• **WHAT YOU WILL DO**: Read through the listing and copy every line that contains the word "grey".

(PROVIDED DATA)

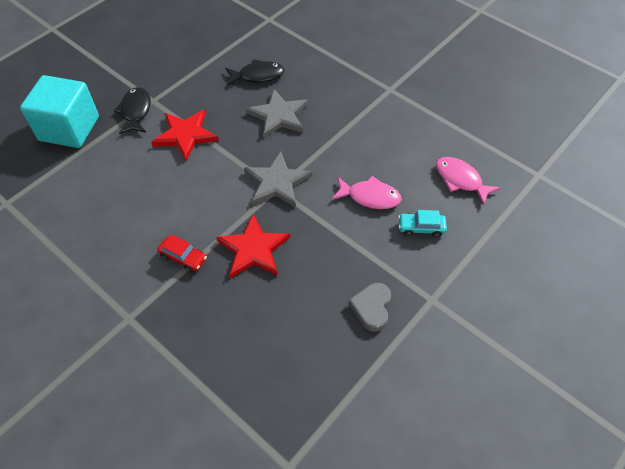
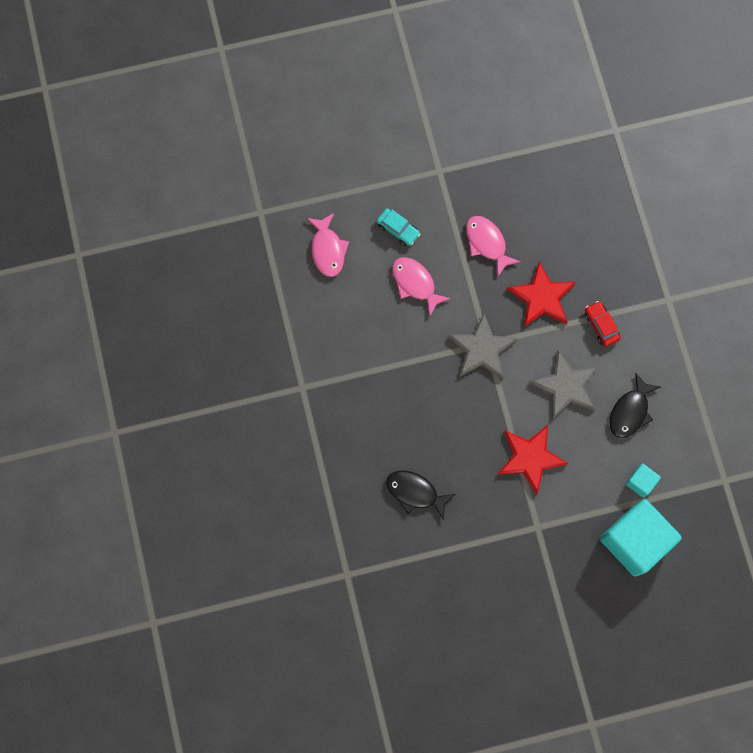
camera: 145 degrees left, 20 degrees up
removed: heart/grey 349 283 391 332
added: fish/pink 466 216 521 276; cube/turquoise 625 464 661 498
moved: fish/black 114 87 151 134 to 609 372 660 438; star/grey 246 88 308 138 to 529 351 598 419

(End PROVIDED DATA)

• **RESPONSE TO THIS TASK**:
removed: heart/grey 349 283 391 332
moved: fish/black 114 87 151 134 to 609 372 660 438; star/grey 246 88 308 138 to 529 351 598 419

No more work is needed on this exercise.